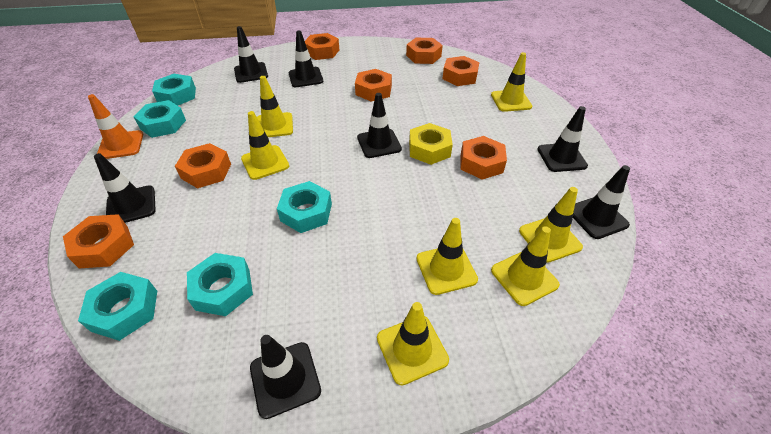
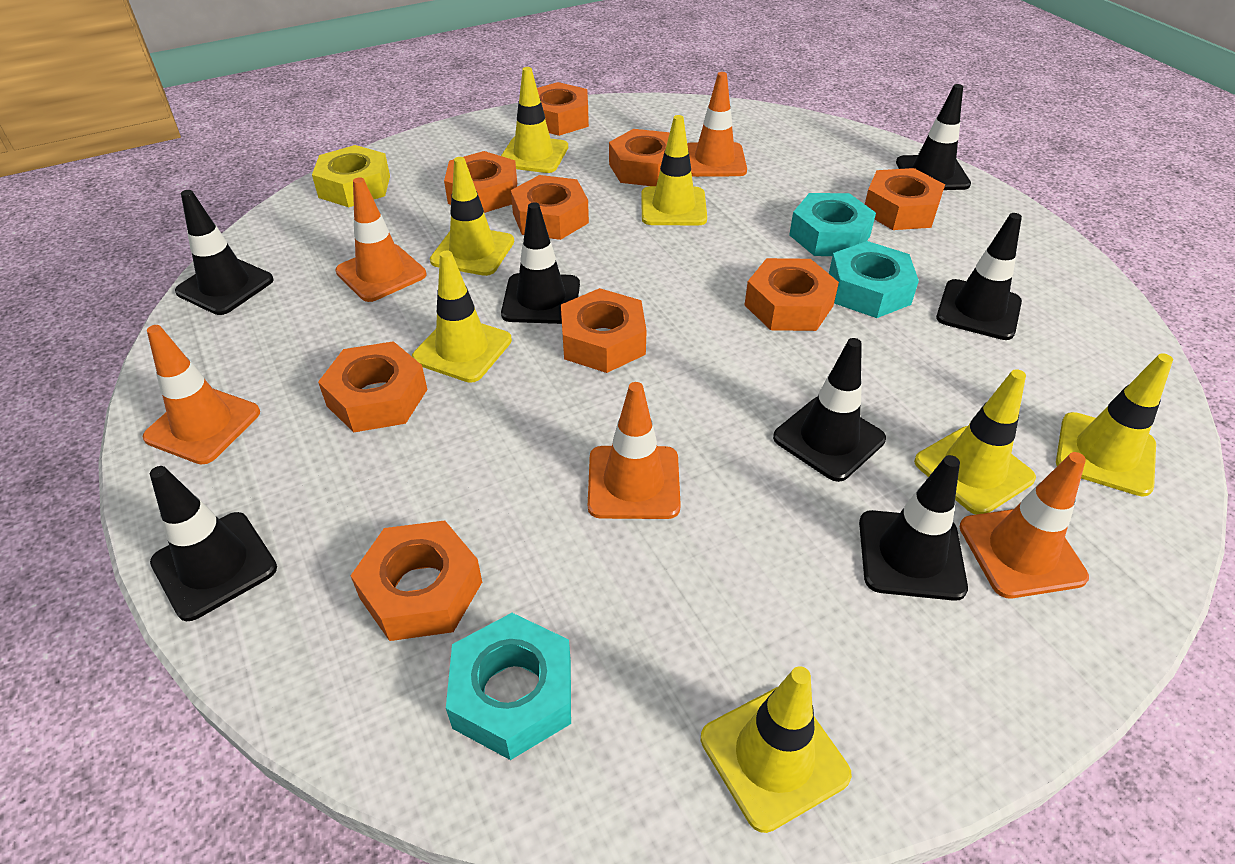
orange nut: 7 -> 9
orange traffic cone: 1 -> 5
turquoise nut: 5 -> 3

####

Problem requirements → If a line in the data above contains the string "orange", count it; then state only the total.

Finished task → 2